*Exercise instructions*.
All of the data is to be printed exactly, though the images must be left off.

*Dataset extract*.
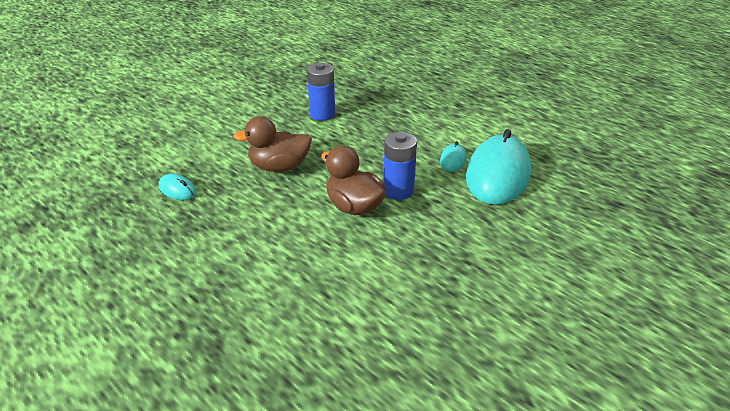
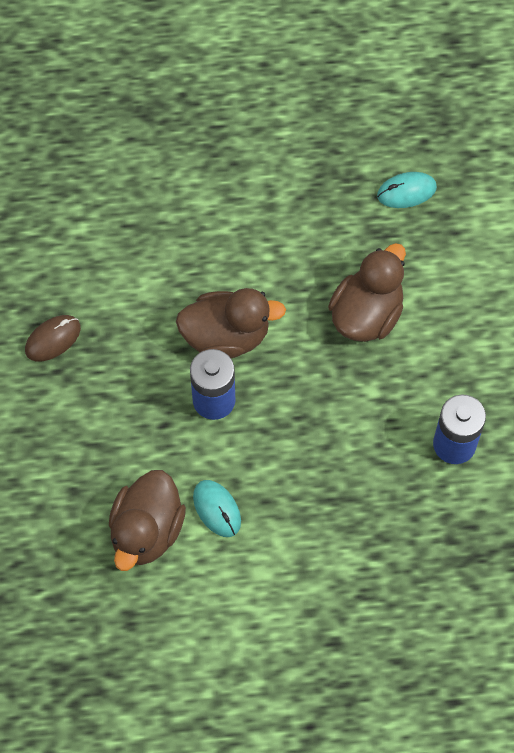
camera: 130 degrees right, 30 degrees up
(451, 276) = (53, 339): none -> brown mouse
(498, 175) = (146, 530): turquoise mouse -> brown duck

*Response*.
camera: 130 degrees right, 30 degrees up
(451, 276) = (53, 339): none -> brown mouse
(498, 175) = (146, 530): turquoise mouse -> brown duck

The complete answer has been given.